• _Requirement_: Reproduce the entries that follow exactly. No picture should appear in the result.

• _Supplied data_:
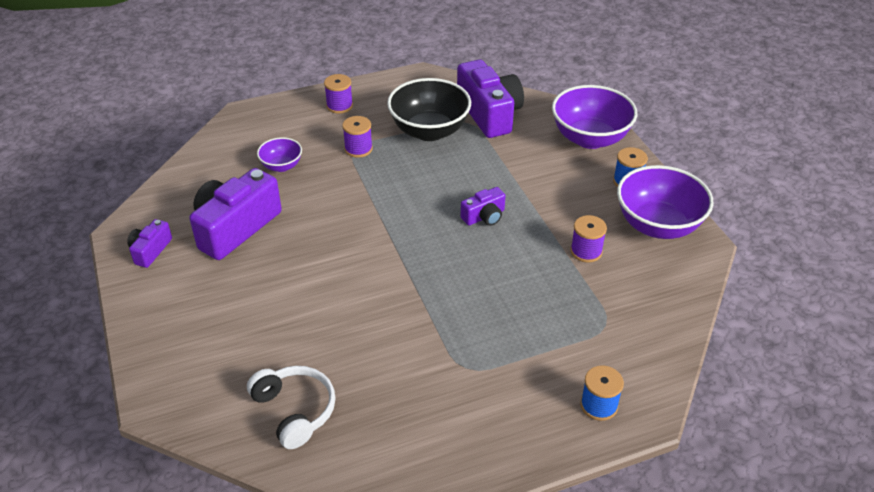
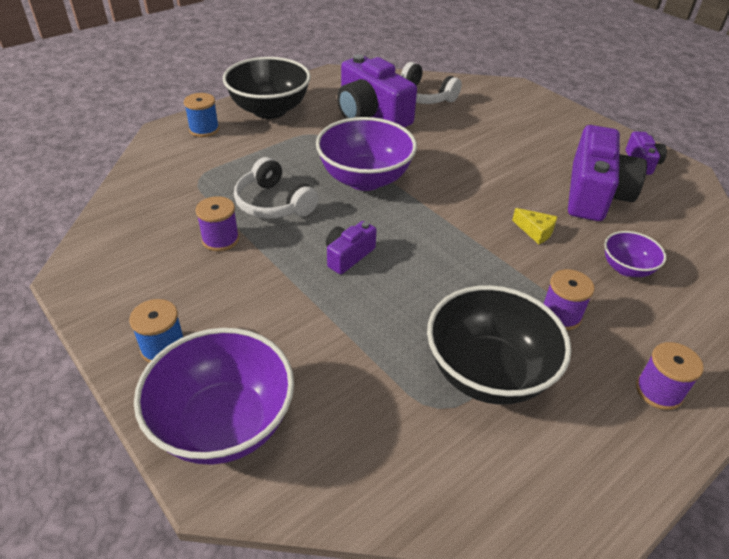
camera: 160 degrees right, 0 degrees up
(321, 205) = (535, 231): none -> yellow cheese
(489, 113) = (412, 440): purple camera -> purple camera (371, 114)
(510, 427) = (269, 110): none -> black bowl
(534, 278) = (273, 203): none -> white headphones
(658, 225) = (128, 288): purple bowl -> purple bowl (365, 179)

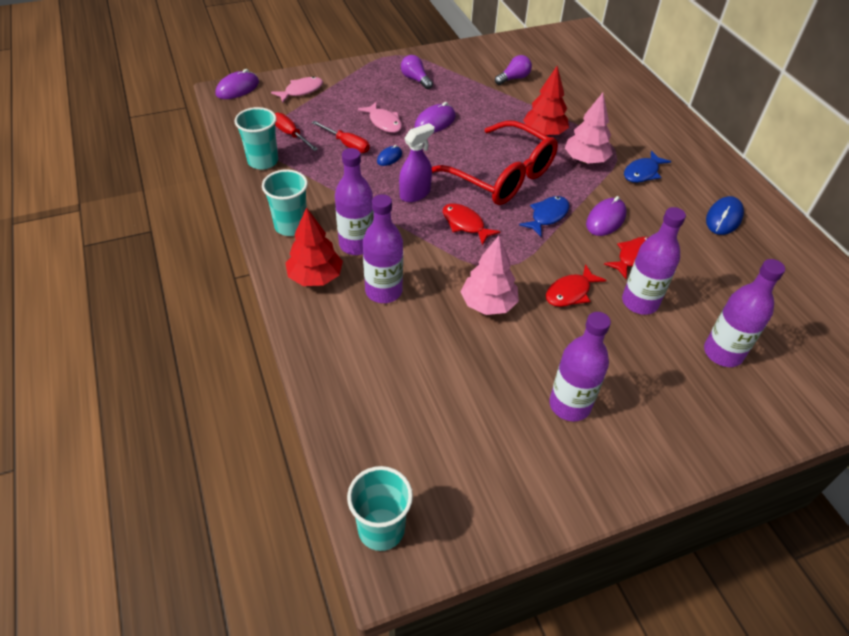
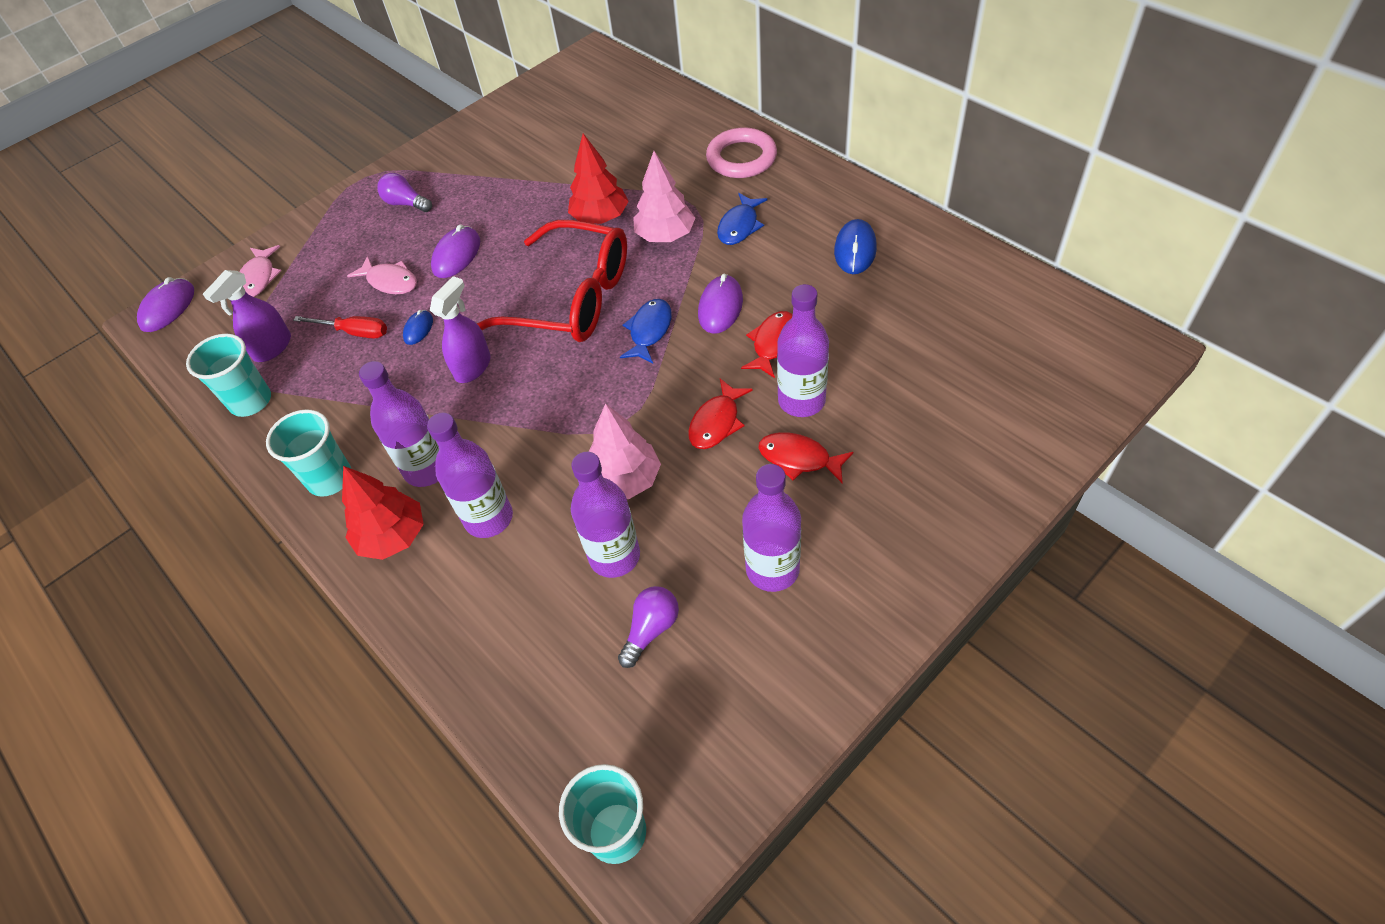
camera: 15 degrees left, 5 degrees up
(291, 134) = (272, 347): red screwdriver -> purple spray bottle
(301, 91) = (259, 278): pink fish -> pink fish turned 150 degrees clockwise
(465, 224) = (553, 383): red fish -> red fish (799, 459)
(513, 78) = (532, 155): purple light bulb -> purple light bulb (651, 629)
(663, 130) = (741, 158): none -> pink ring
(723, 353) = (918, 426): purple bottle -> purple bottle (614, 556)

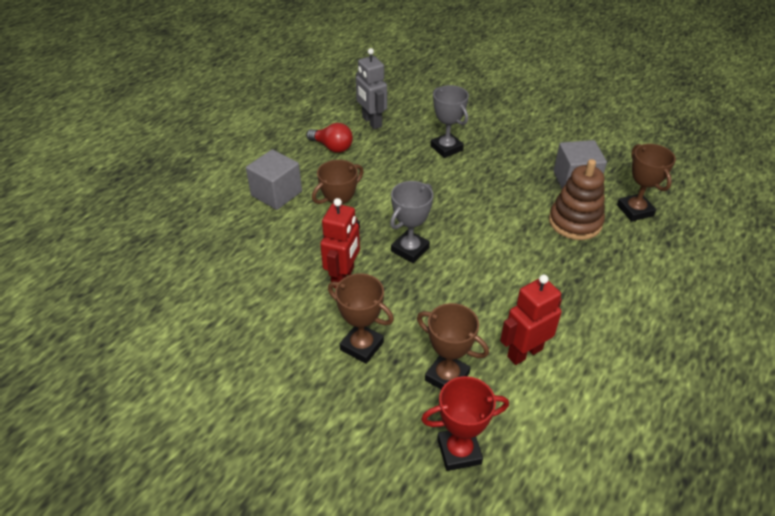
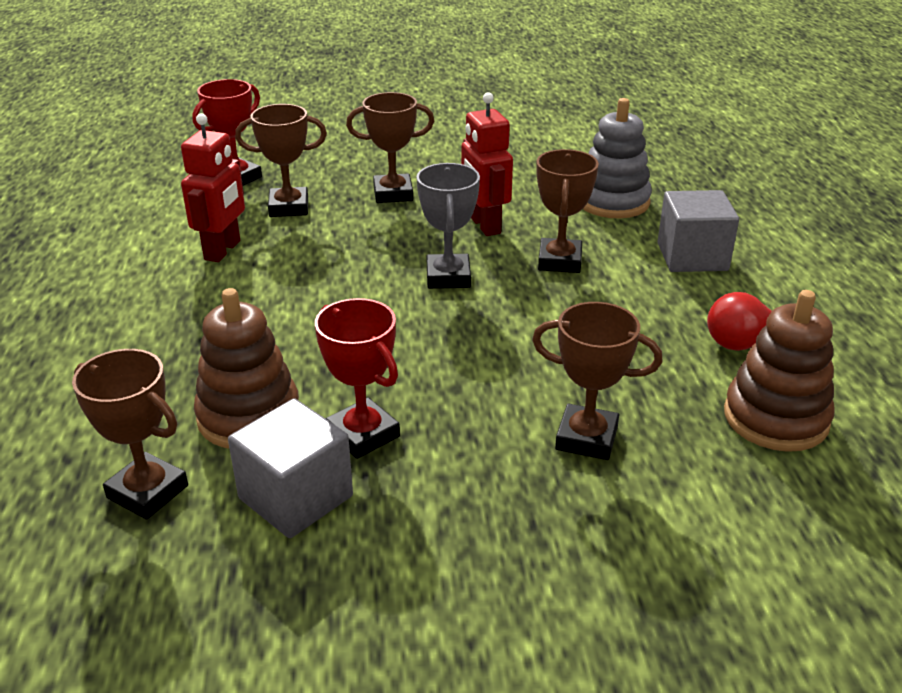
camera: 140 degrees right, 10 degrees down
(246, 252) = (612, 201): none -> grey stacking toy
(371, 122) = (775, 418): grey robot -> brown stacking toy
(446, 148) = (586, 438): grey trophy -> brown trophy
(531, 190) = (363, 434): none -> red trophy

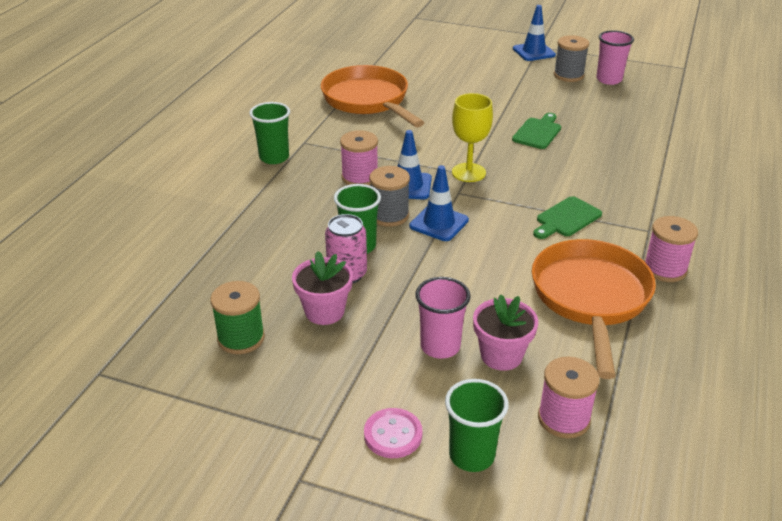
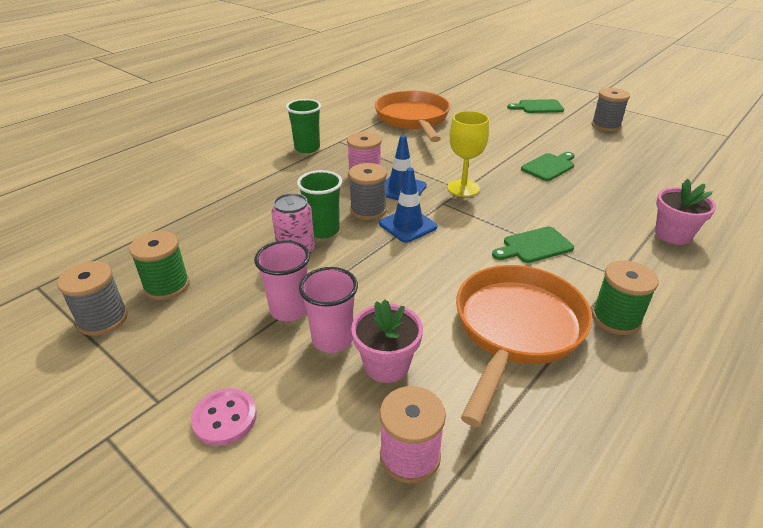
camera: 20 degrees right, 0 degrees up
(202, 385) = (103, 319): none -> grey spool
(324, 311) = (253, 280): pink flower pot -> pink flower pot (673, 235)
(471, 455) = (285, 468): green cup -> none
(491, 63) = (538, 107): none -> green cutting board
(533, 52) = (582, 104): blue traffic cone -> none
(609, 79) = (644, 134): pink cup -> pink cup (289, 310)
(665, 269) = (616, 318): pink spool -> green spool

• _Output of the task_:
camera: 160 degrees right, 0 degrees up
(321, 205) = (535, 231): none -> yellow cheese
(489, 113) = (412, 440): purple camera -> purple camera (371, 114)
(510, 427) = (269, 110): none -> black bowl
(534, 278) = (273, 203): none -> white headphones
(658, 225) = (128, 288): purple bowl -> purple bowl (365, 179)

camera: 15 degrees left, 5 degrees up
(291, 134) = (272, 347): red screwdriver -> purple spray bottle
(301, 91) = (259, 278): pink fish -> pink fish turned 150 degrees clockwise
(465, 224) = (553, 383): red fish -> red fish (799, 459)
(513, 78) = (532, 155): purple light bulb -> purple light bulb (651, 629)
(663, 130) = (741, 158): none -> pink ring
(723, 353) = (918, 426): purple bottle -> purple bottle (614, 556)

camera: 140 degrees right, 10 degrees down
(246, 252) = (612, 201): none -> grey stacking toy
(371, 122) = (775, 418): grey robot -> brown stacking toy
(446, 148) = (586, 438): grey trophy -> brown trophy
(531, 190) = (363, 434): none -> red trophy

camera: 20 degrees right, 0 degrees up
(202, 385) = (103, 319): none -> grey spool
(324, 311) = (253, 280): pink flower pot -> pink flower pot (673, 235)
(471, 455) = (285, 468): green cup -> none
(491, 63) = (538, 107): none -> green cutting board
(533, 52) = (582, 104): blue traffic cone -> none
(609, 79) = (644, 134): pink cup -> pink cup (289, 310)
(665, 269) = (616, 318): pink spool -> green spool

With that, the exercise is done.